→ Task
The answer should be one number, the count of lines in the data with "yellow".

→ Data for analysis

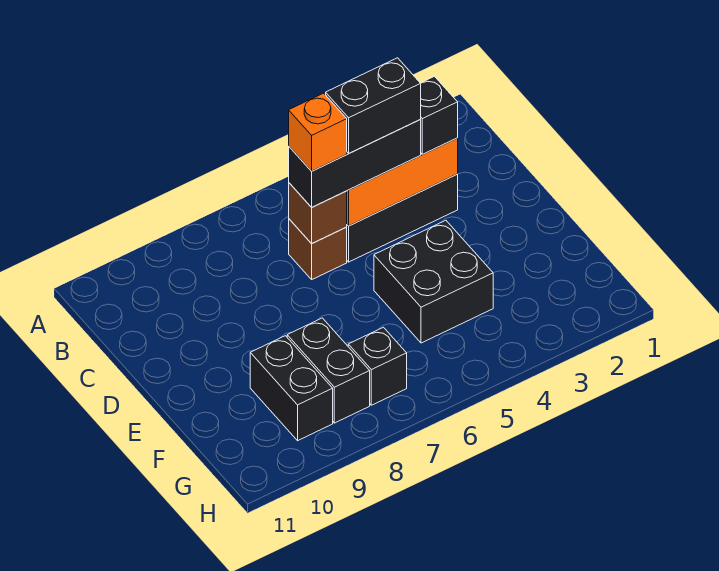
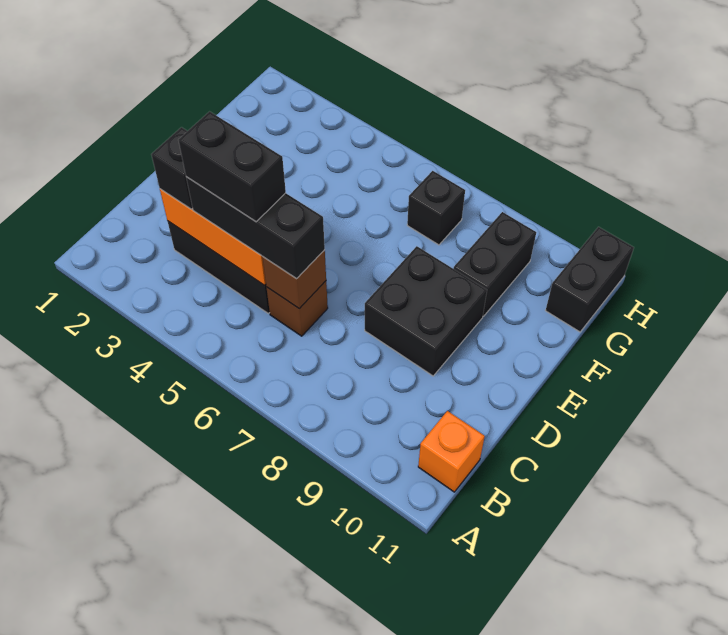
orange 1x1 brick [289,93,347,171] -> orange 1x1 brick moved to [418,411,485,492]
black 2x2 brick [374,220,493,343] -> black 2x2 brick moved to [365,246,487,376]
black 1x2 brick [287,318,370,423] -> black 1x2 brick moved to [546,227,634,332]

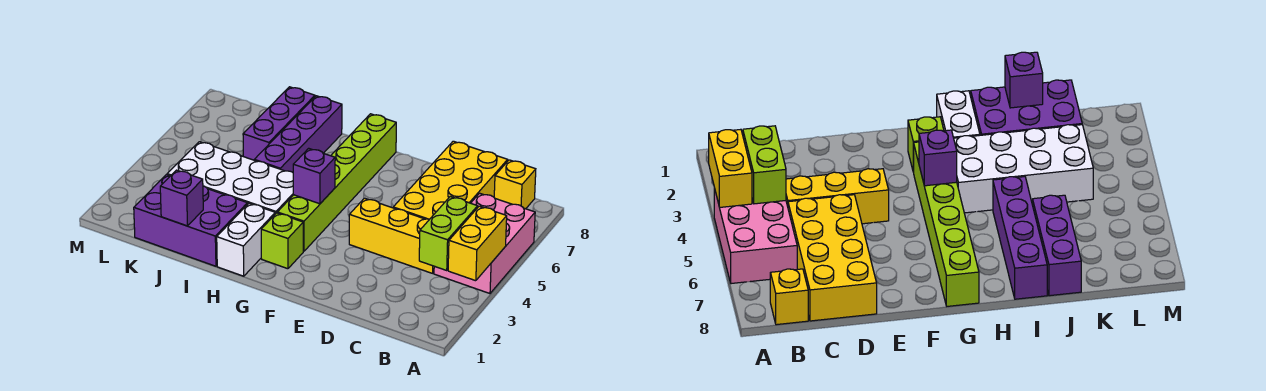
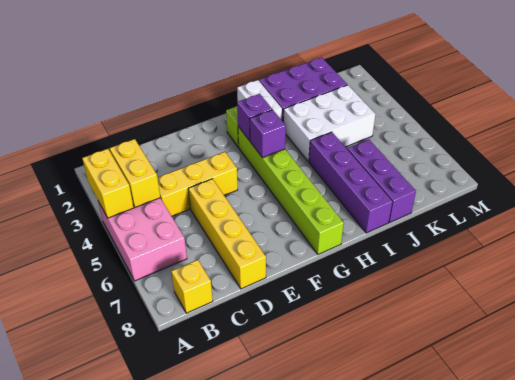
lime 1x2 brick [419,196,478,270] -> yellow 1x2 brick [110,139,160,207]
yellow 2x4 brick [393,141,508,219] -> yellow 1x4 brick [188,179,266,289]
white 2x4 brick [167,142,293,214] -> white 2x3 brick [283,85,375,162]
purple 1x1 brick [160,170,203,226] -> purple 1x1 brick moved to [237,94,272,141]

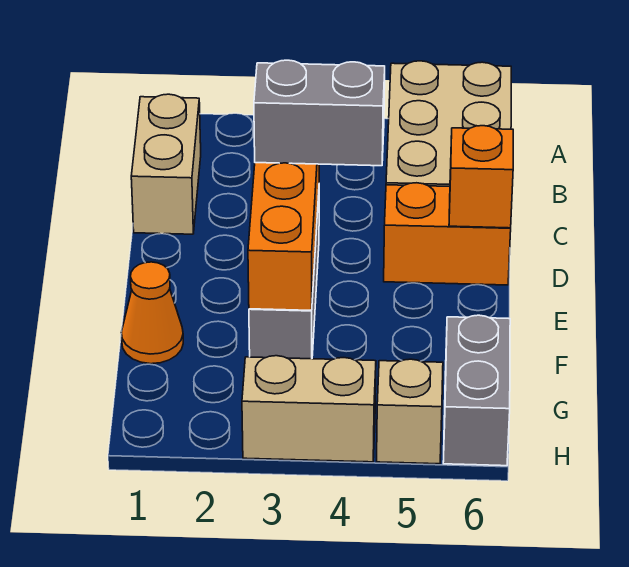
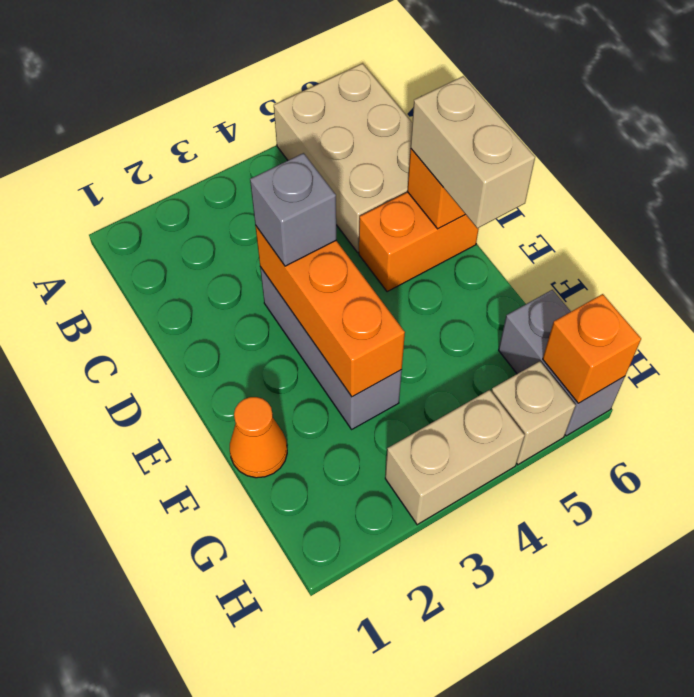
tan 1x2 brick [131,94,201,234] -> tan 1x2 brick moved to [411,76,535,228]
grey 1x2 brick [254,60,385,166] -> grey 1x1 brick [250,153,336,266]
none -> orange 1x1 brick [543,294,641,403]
* * *
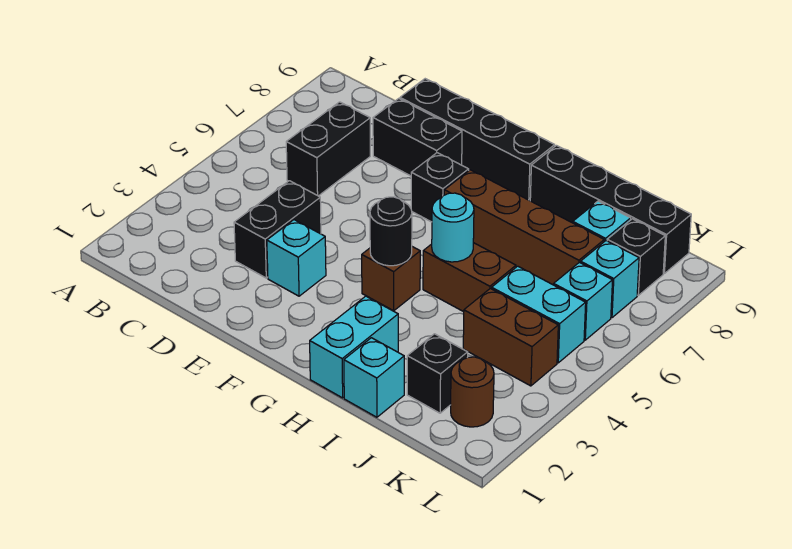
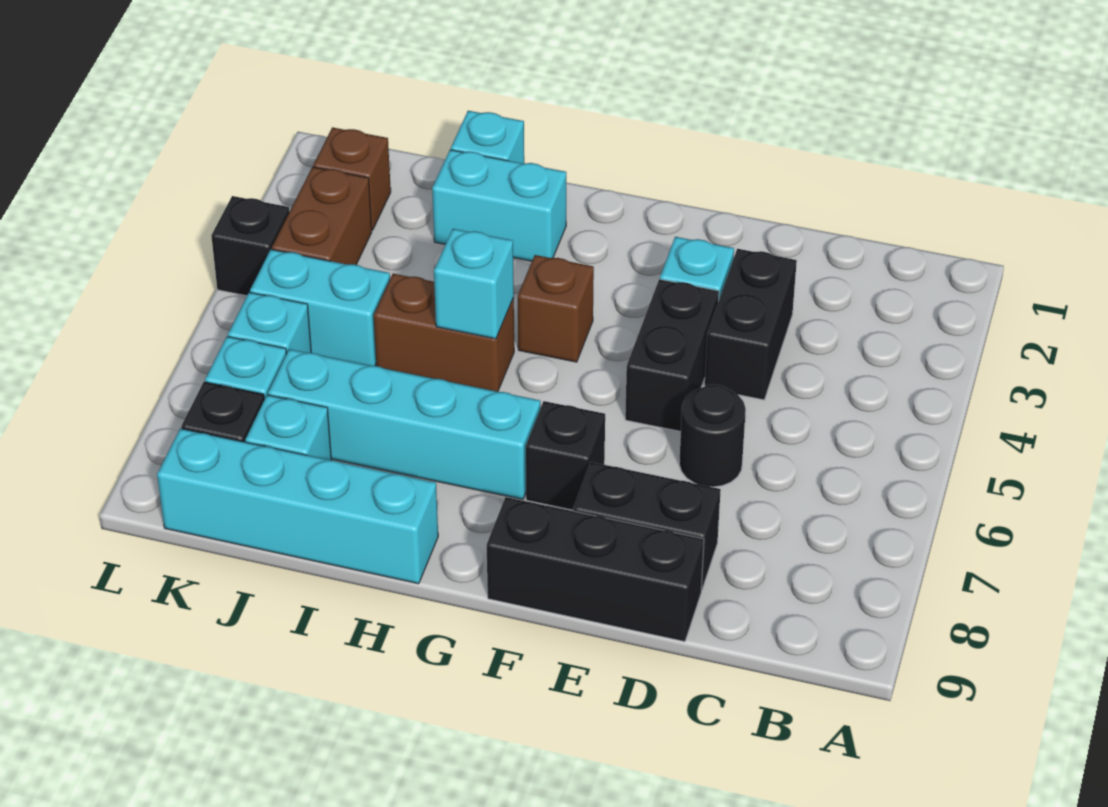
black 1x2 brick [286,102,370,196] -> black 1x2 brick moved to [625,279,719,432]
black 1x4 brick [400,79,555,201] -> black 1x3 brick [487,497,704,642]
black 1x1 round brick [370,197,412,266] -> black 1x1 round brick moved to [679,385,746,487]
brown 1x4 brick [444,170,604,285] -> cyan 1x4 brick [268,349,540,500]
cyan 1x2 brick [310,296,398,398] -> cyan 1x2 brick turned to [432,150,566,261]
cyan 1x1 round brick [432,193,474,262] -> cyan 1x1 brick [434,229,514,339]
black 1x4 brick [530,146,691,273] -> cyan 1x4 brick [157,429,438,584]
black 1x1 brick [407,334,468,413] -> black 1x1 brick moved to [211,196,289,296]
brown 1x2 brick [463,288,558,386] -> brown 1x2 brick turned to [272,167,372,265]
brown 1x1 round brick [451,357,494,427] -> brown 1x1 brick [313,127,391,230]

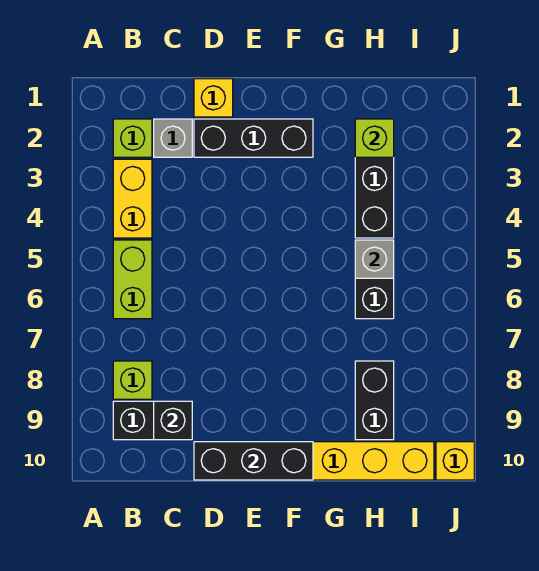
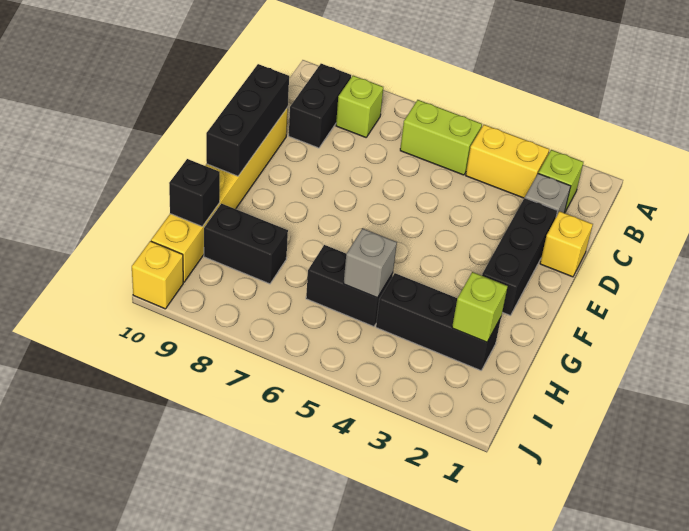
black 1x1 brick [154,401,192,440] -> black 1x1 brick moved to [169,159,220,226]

→ Solution below
2